* _SHORT TASK_: Show each line of the items below that contains the string "Asax", copying every such line in full.

Items stored in the dataset
_ _ _
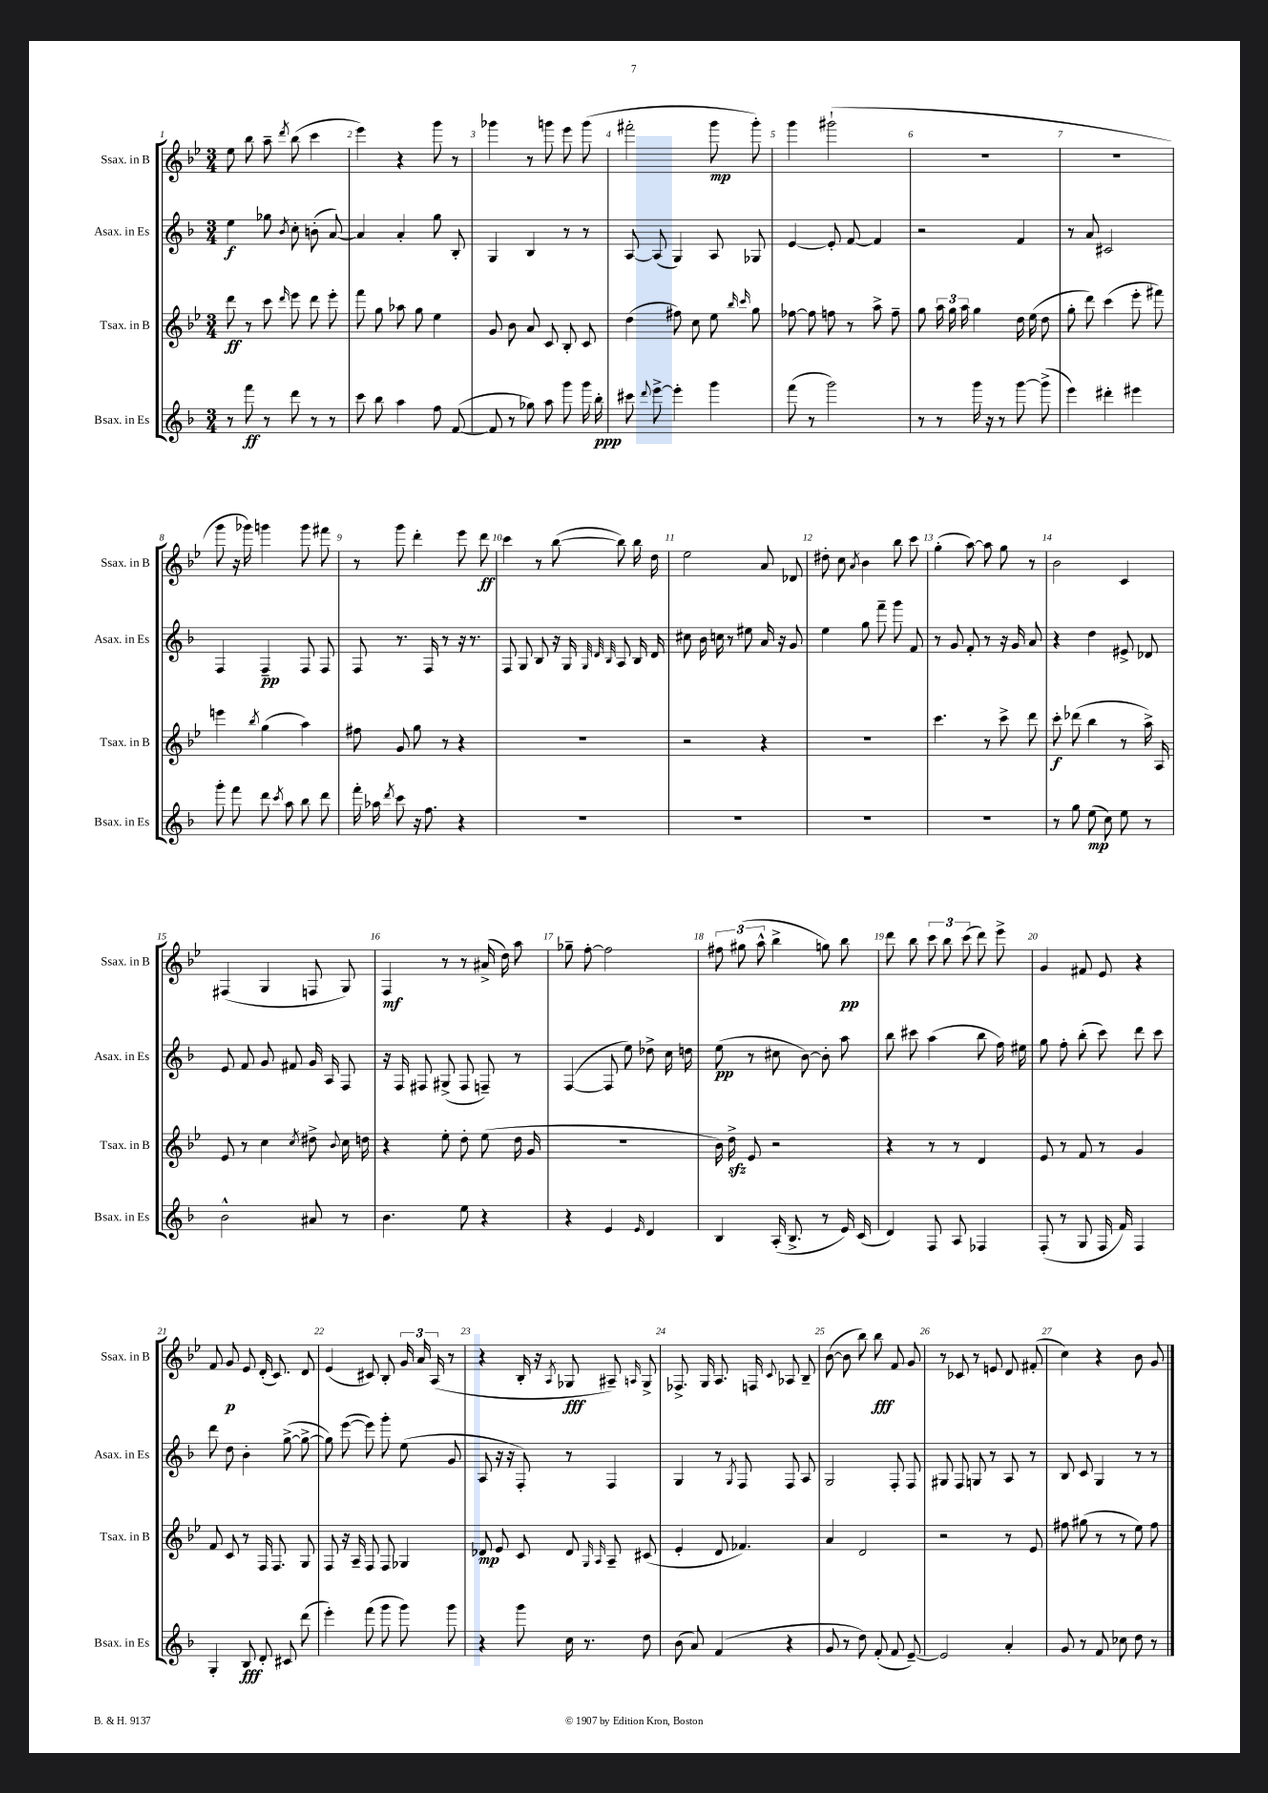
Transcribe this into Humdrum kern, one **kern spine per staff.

**kern	**dynam	**kern	**dynam	**kern	**dynam	**kern	**dynam
*part4	*part4	*part3	*part3	*part2	*part2	*part1	*part1
*staff4	*staff4	*staff3	*staff3	*staff2	*staff2	*staff1	*staff1
*I"Bsax. in Es	*	*I"Tsax. in B	*	*I"Asax. in Es	*	*I"Ssax. in B	*
*I'Bsax. in Es	*	*I'Tsax. in B	*	*I'Asax. in Es	*	*I'Ssax. in B	*
*clefG2	*	*clefG2	*	*clefG2	*	*clefG2	*
*k[b-]	*	*k[b-e-]	*	*k[b-]	*	*k[b-e-]	*
*M3/4	*	*M3/4	*	*M3/4	*	*M3/4	*
=1	=1	=1	=1	=1	=1	=1	=1
8r	.	8ddd\	ff	4ee\	f	8ee-\	.
8fff\	ff	8r	.	.	.	8bb-\	.
8r	.	8ccc\	.	8gg-X\	.	8aa~\	.
.	.	16qqddd/	.	8qb-/	.	8qddd/	.
8ddd\	.	8eee-\	.	8cc'\	.	(8bb-\	.
8r	.	8ddd\	.	(8bn'\	.	4ccc\	.
8r	.	8eee-'\	.	[8a/)	.	.	.
=2	=2	=2	=2	=2	=2	=2	=2
8ccc\	.	8fff\	.	4a/]	.	4eee-\)	.
8bb-\	.	8gg\	.	.	.	.	.
4aa\	.	8aa-X\	.	4a'/	.	4r	.
.	.	8gg\	.	.	.	.	.
8ff\	.	4ee-\	.	8gg\	.	8ggg\	.
([8f/	.	.	.	8B-'/	.	8r	.
=3	=3	=3	=3	=3	=3	=3	=3
8f/]	.	8g/	.	4G/	.	4ggg-X\	.
8r	.	8b-\	.	.	.	.	.
8gg-X\)	.	8a/	.	4B-/	.	8r	.
8aa\	.	8c/	.	.	.	8gggn\	.
8ggg\	.	8B-'/	.	8r	.	8eee-\	.
16ggg\	.	8c/	.	8r	.	(8ggg\	.
16bb-'\	ppp	.	.	.	.	.	.
=4	=4	=4	=4	=4	=4	=4	=4
8ccc#X\	.	(4dd\	.	[8A/	.	2fff#X'\	.
8qqddd/	.	.	.	.	.	.	.
[8eee^\	.	.	.	(8A/]	.	.	.
4eee'\]	.	8ff#X\)	.	4G/)	.	.	.
.	.	8cc\	.	.	.	.	.
4ggg\	.	8ee-\	.	8A/	.	8ggg\	mp
.	.	16qqbb-/	.	.	.	.	.
.	.	16qqccc/	.	.	.	.	.
.	.	8gg\	.	8G-X/	.	8ggg'\)	.
=5	=5	=5	=5	=5	=5	=5	=5
(8fff\	.	[8ff-X\	.	[4e/	.	4ggg\	.
8r	.	8ff-\]	.	.	.	.	.
2ggg\)	.	8ffn\	.	8e'/]	.	(2ggg#X`\	.
.	.	8r	.	[8f/	.	.	.
.	.	8aa^\	.	4f/]	.	.	.
.	.	8ff~\	.	.	.	.	.
=6	=6	=6	=6	=6	=6	=6	=6
8r	.	8gg\	.	2r	.	2.r	.
8r	.	24aa\	.	.	.	.	.
.	.	24gg\	.	.	.	.	.
.	.	24aa\	.	.	.	.	.
16ggg\	.	4gg\	.	.	.	.	.
16r	.	.	.	.	.	.	.
8r	.	.	.	.	.	.	.
[8ggg\	.	16dd\	.	4f/	.	.	.
.	.	(16ee-\	.	.	.	.	.
(8ggg^\]	.	8dd\	.	.	.	.	.
=7	=7	=7	=7	=7	=7	=7	=7
4eee\)	.	8gg'\	.	8r	.	2.r	.
.	.	8ddd\)	.	8a/	.	.	.
4ddd#X'\	.	(4ccc\	.	2c#X/	.	.	.
4eee#X\	.	8eee-'\	.	.	.	.	.
.	.	8fff#X\)	.	.	.	.	.
!!LO:LB:g=z
=8	=8	=8	=8	=8	=8	=8	=8
8ggg'\	.	4eeen\	.	4F/	.	8ggg\	.
8fff\	.	.	.	.	.	16r	.
.	.	.	.	.	.	16ggg-X\)	.
.	.	8qbb-/	.	.	.	.	.
8ddd\	.	(4gg\	.	4F~/	pp	4gggn\	.
8qccc/	.	.	.	.	.	.	.
8aa\	.	.	.	.	.	.	.
8bb-\	.	4aa\)	.	8F/	.	8ggg\	.
8ddd\	.	.	.	8F/	.	8fff#X\	.
=9	=9	=9	=9	=9	=9	=9	=9
16fff'\	.	8ff#X\	.	8F/	.	8r	.
16aa-X\	.	.	.	.	.	.	.
8qddd/	.	.	.	.	.	.	.
8ccc\	.	8g/	.	8.r	.	8ggg\	.
16r	.	8gg\	.	.	.	4ddd'\	.
8.ff\	.	.	.	16F/	.	.	.
.	.	8r	.	8r	.	.	.
4r	.	4r	.	16r	.	8eee-\	.
.	.	.	.	8.r	.	.	.
.	.	.	.	.	.	8ddd\	ff
=10	=10	=10	=10	=10	=10	=10	=10
2.r	.	2.r	.	8F/	.	4ccc\	.
.	.	.	.	8G/	.	.	.
.	.	.	.	8B-/	.	8r	.
.	.	.	.	16r	.	([8bb-\	.
.	.	.	.	16G/	.	.	.
.	.	.	.	32qqG/	.	.	.
.	.	.	.	32qqd/	.	.	.
.	.	.	.	32qqB-/	.	.	.
.	.	.	.	8A/	.	8bb-\])	.
.	.	.	.	16B-/	.	16bb-\	.
.	.	.	.	16d/	.	16dd\	.
=11	=11	=11	=11	=11	=11	=11	=11
2.r	.	2r	.	8cc#X\	.	2ee-\	.
.	.	.	.	16b-\	.	.	.
.	.	.	.	16ccn\	.	.	.
.	.	.	.	8r	.	.	.
.	.	.	.	8ee#X\	.	.	.
.	.	4r	.	16a/	.	8a/	.
.	.	.	.	16r	.	.	.
.	.	.	.	8g/	.	8d-X/	.
=12	=12	=12	=12	=12	=12	=12	=12
2.r	.	2.r	.	4ee\	.	8dd#X'\	.
.	.	.	.	.	.	8cc\	.
.	.	.	.	.	.	8qa/	.
.	.	.	.	8gg\	.	4b-\	.
.	.	.	.	8fff~\	.	.	.
.	.	.	.	8ggg\	.	8bb-\	.
.	.	.	.	8f/	.	8ccc\	.
=13	=13	=13	=13	=13	=13	=13	=13
2.r	.	4.ccc\	.	8r	.	(4gg'\	.
.	.	.	.	8g/	.	.	.
.	.	.	.	8f'/	.	[8aa\)	.
.	.	8r	.	8r	.	8aa\]	.
.	.	8ccc^\	.	16r	.	8gg\	.
.	.	.	.	16g/	.	.	.
.	.	8ddd\	.	8a/	.	8r	.
=14	=14	=14	=14	=14	=14	=14	=14
8r	.	8ccc'\	f	4r	.	2b-\	.
8gg\	.	(8ddd-X\	.	.	.	.	.
(8ee\	mp	4bb-\	.	4dd\	.	.	.
8cc\)	.	.	.	.	.	.	.
8ee\	.	8r	.	8e#X^/	.	4c/	.
8r	.	16aa^\)	.	8d-X/	.	.	.
.	.	16A/	.	.	.	.	.
!!LO:LB:g=z
=15	=15	=15	=15	=15	=15	=15	=15
2b-^^\	.	8e-/	.	8e/	.	(4F#X/	.
.	.	8r	.	8f/	.	.	.
.	.	4cc\	.	8g/	.	4G/	.
.	.	.	.	8f#X/	.	.	.
.	.	8qcc/	.	.	.	.	.
8a#X/	.	8dd#X^\	.	16g/	.	8Fn/	.
.	.	.	.	16A/	.	.	.
.	.	8qqb-/	.	.	.	.	.
8r	.	16cc\	.	8F/	.	8G/)	.
.	.	16ddn\	.	.	.	.	.
=16	=16	=16	=16	=16	=16	=16	=16
4.b-\	.	4r	.	16r	.	4F/	mf
.	.	.	.	16F/	.	.	.
.	.	.	.	8F#X/	.	.	.
.	.	8ee-'\	.	(8G#X^/	.	8r	.
8ee\	.	8dd'\	.	8F#/	.	8r	.
4r	.	(8ee-\	.	8Fn~/)	.	(16a#X^/	.
.	.	.	.	.	.	16dd\)	.
.	.	16dd\	.	8r	.	8aa\	.
.	.	16g/	.	.	.	.	.
=17	=17	=17	=17	=17	=17	=17	=17
4r	.	2.r	.	([4F/	.	8gg-X~\	.
.	.	.	.	.	.	[8ff'\	.
4e/	.	.	.	8F/]	.	2ff\]	.
.	.	.	.	8ee\)	.	.	.
16qqe/	.	.	.	.	.	.	.
4d/	.	.	.	8dd-X^\	.	.	.
.	.	.	.	16cc\	.	.	.
.	.	.	.	16ddn\	.	.	.
=18	=18	=18	=18	=18	=18	=18	=18
4B-/	.	16b-\)	.	(8ee\	pp	12ff#X\	.
.	.	16ddzz^\	.	.	.	.	.
.	.	.	.	.	.	(12gg#X\	.
.	.	8e-/	.	8r	.	.	.
.	.	.	.	.	.	12aa^^\	.
(16A'/	.	2r	.	8cc#X\	.	4bb-^\	.
8.B-^/	.	.	.	.	.	.	.
.	.	.	.	[8b-\)	.	.	.
8r	.	.	.	8b-'\]	.	8ggn\)	.
16e/)	.	.	.	8aa\	.	8bb-\	pp
(16c/	.	.	.	.	.	.	.
=19	=19	=19	=19	=19	=19	=19	=19
4d/)	.	4r	.	8bb-\	.	8ddd\	.
.	.	.	.	8ccc#X\	.	8bb-\	.
8F/	.	8r	.	(4aa\	.	12ccc\	.
.	.	.	.	.	.	12bb-\	.
8A/	.	8r	.	.	.	.	.
.	.	.	.	.	.	(12ccc\	.
4F-X/	.	4d/	.	8bb-\	.	8ddd\)	.
.	.	.	.	16ff\)	.	8eee-^\	.
.	.	.	.	16ee#X\	.	.	.
=20	=20	=20	=20	=20	=20	=20	=20
(8F'/	.	8e-/	.	8gg\	.	4g/	.
8r	.	8r	.	8ff'\	.	.	.
8G/	.	8f/	.	(8bb-'\	.	8f#X/	.
16F/	.	8r	.	8ccc\)	.	8e-/	.
16f/)	.	.	.	.	.	.	.
4F/	.	4g/	.	8ddd\	.	4r	.
.	.	.	.	8ccc\	.	.	.
!!LO:LB:g=z
=21	=21	=21	=21	=21	=21	=21	=21
4G'/	.	8f/	.	8ddd\	.	8f/	.
.	.	8c/	.	8dd\	.	8g/	p
8B-/	fff	8r	.	4b-'\	.	8e-/	.
8d'/	.	16F/	.	.	.	(16d'/	.
.	.	8.F/	.	.	.	8.c/)	.
8c#X/	.	.	.	([8gg^\	.	.	.
(8ddd\	.	8G/	.	8gg^\_	.	8d/	.
=22	=22	=22	=22	=22	=22	=22	=22
4eee'\)	.	8F/	.	8gg\])	.	(4e-/	.
.	.	16r	.	([8eee\	.	.	.
.	.	16A~/	.	.	.	.	.
(8fff\	.	8F/	.	8eee\])	.	8c#X/)	.
8ggg\	.	8F/	.	8ggg'\	.	8B-'/	.
8ggg\)	.	4G-X/	.	(8ee\	.	24g/	.
.	.	.	.	.	.	24a/	.
.	.	.	.	.	.	(24A/	.
8ggg\	.	.	.	8g/	.	8r	.
=23	=23	=23	=23	=23	=23	=23	=23
4r	.	8d-X/	mp	8A/	.	4r	.
.	.	8e-/	.	16r	.	.	.
.	.	.	.	16r	.	.	.
8ggg\	.	8c/	.	8F'/)	.	16B-'/	.
.	.	.	.	.	.	16r	.
.	.	.	.	.	.	8qA/	.
16cc\	.	8d-/	.	8r	.	8G-X/	fff
8.r	.	.	.	.	.	.	.
.	.	16qqG/	.	.	.	.	.
.	.	16qqA/	.	.	.	.	.
.	.	8A~/	.	4F/	.	8A#X~/)	.
.	.	.	.	.	.	16qqAn/	.
8dd\	.	(8c#X/	.	.	.	8G-^/	.
=24	=24	=24	=24	=24	=24	=24	=24
(8b-\	.	4e-'/	.	4G/	.	8.F-X^/	.
8a/)	.	.	.	.	.	.	.
.	.	.	.	.	.	16G/	.
(4f/	.	8d/	.	8r	.	8.A/	.
.	.	.	.	8qG/	.	.	.
.	.	4.f-X/)	.	8F/	.	.	.
.	.	.	.	.	.	16Fn/	.
.	.	.	.	.	.	8qqc/	.
4r	.	.	.	8F/	.	8A-X/	.
.	.	.	.	8A/	.	8B-~/	.
=25	=25	=25	=25	=25	=25	=25	=25
8g/	.	4a/	.	2G/	.	([8b-\	.
8r	.	.	.	.	.	8b-\]	.
8dd\)	.	2d/	.	.	.	8bb-\)	.
(8f'/	.	.	.	.	.	8bb-\	fff
8f/	.	.	.	8F'/	.	8f/	.
[8e~/)	.	.	.	8F/	.	8g/	.
=26	=26	=26	=26	=26	=26	=26	=26
2e/]	.	2r	.	8G#X/	.	8r	.
.	.	.	.	8F/	.	8c-X/	.
.	.	.	.	8Gn/	.	8r	.
.	.	.	.	8r	.	8en/	.
4a'/	.	8r	.	8A/	.	8d/	.
.	.	8e-/	.	8r	.	(8f#X'/	.
=27	=27	=27	=27	=27	=27	=27	=27
8g/	.	8ff#X\	.	8B-/	.	4cc\)	.
8r	.	(8gg#X\	.	8c/	.	.	.
8f/	.	8r	.	4G/	.	4r	.
8cc-X\	.	8r	.	.	.	.	.
8dd\	.	8ee-\)	.	8r	.	8b-\	.
8r	.	8ff#\	.	8r	.	8g/	.
==	==	==	==	==	==	==	==
*-	*-	*-	*-	*-	*-	*-	*-
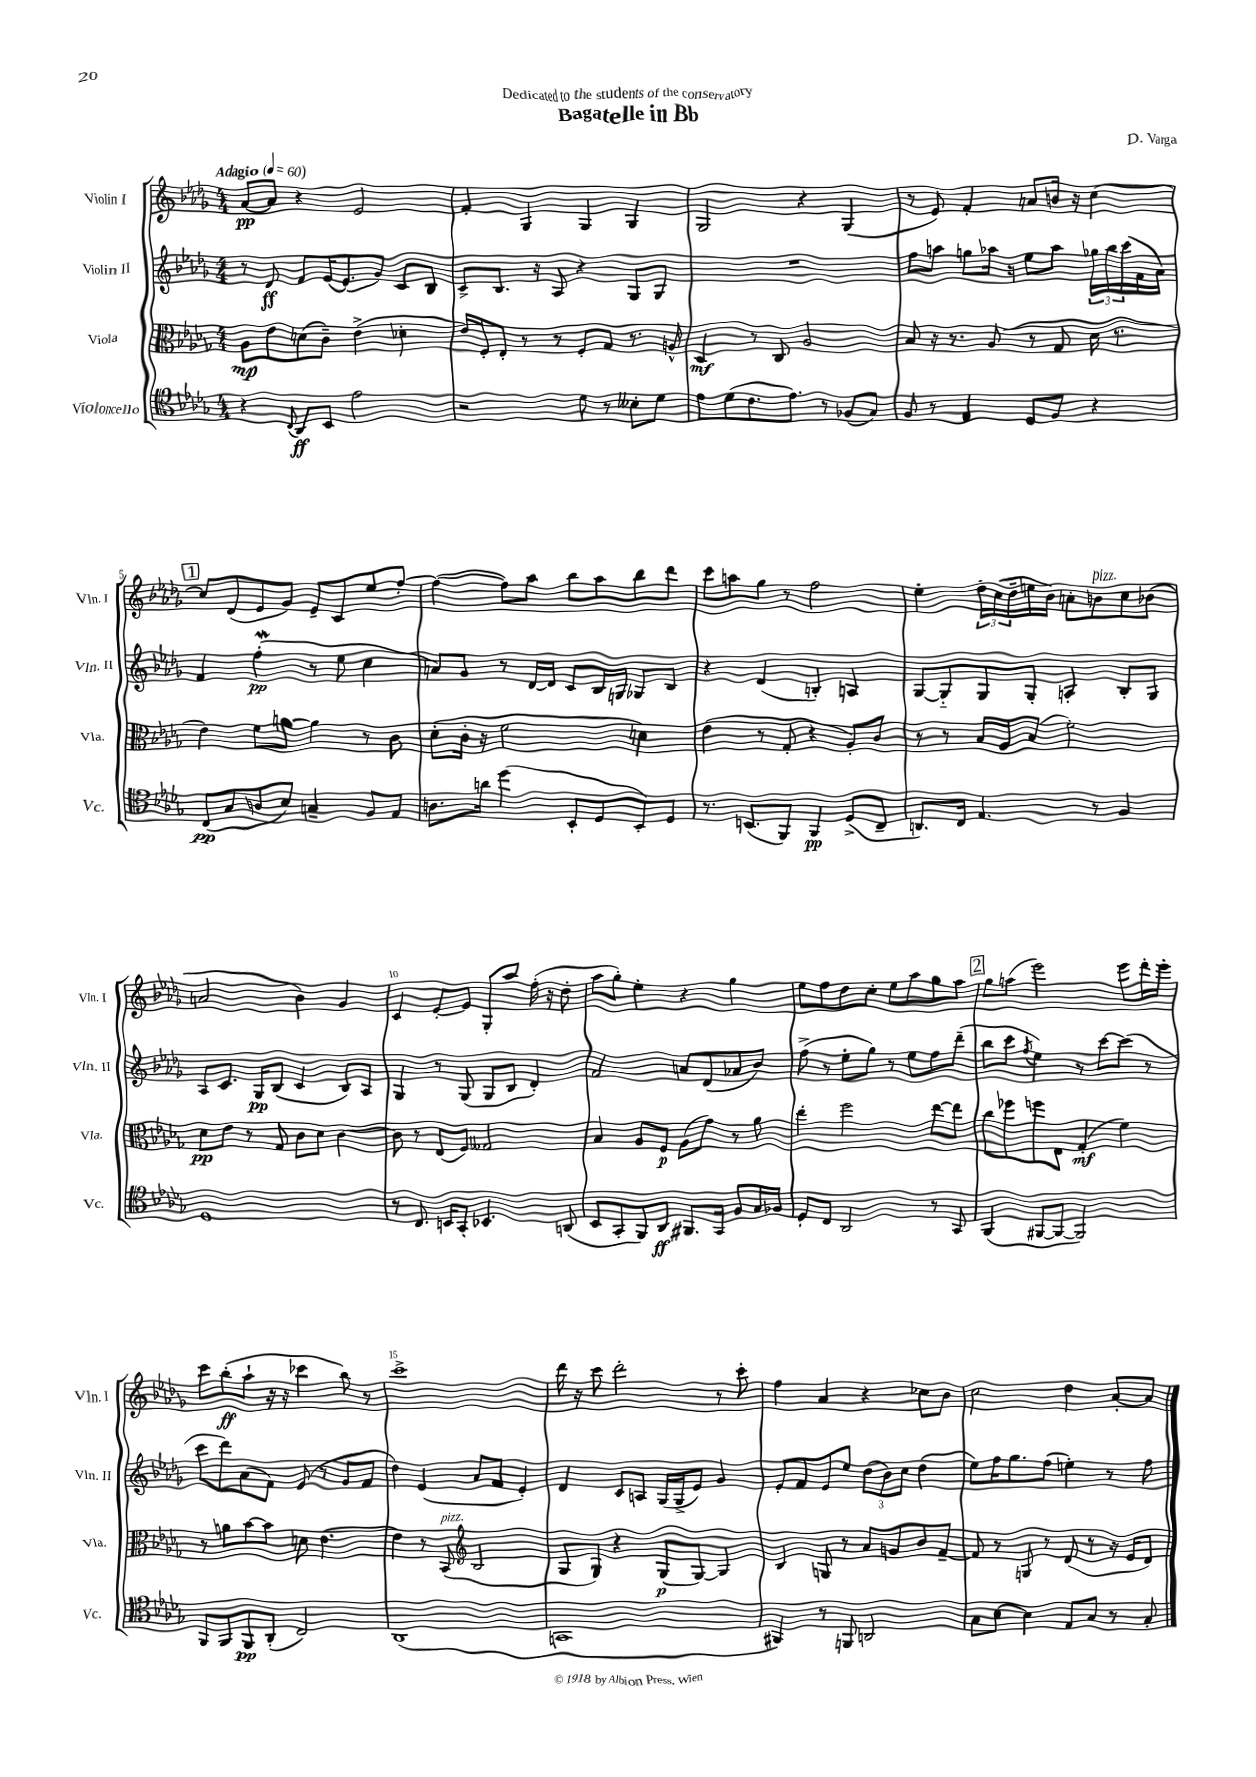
_ _ _
* _SOLUTION BELOW_:
*I"Bsax. in Es	*	*I"Tsax. in B	*	*I"Asax. in Es	*	*I"Ssax. in B	*
*I'Bsax. in Es	*	*I'Tsax. in B	*	*I'Asax. in Es	*	*I'Ssax. in B	*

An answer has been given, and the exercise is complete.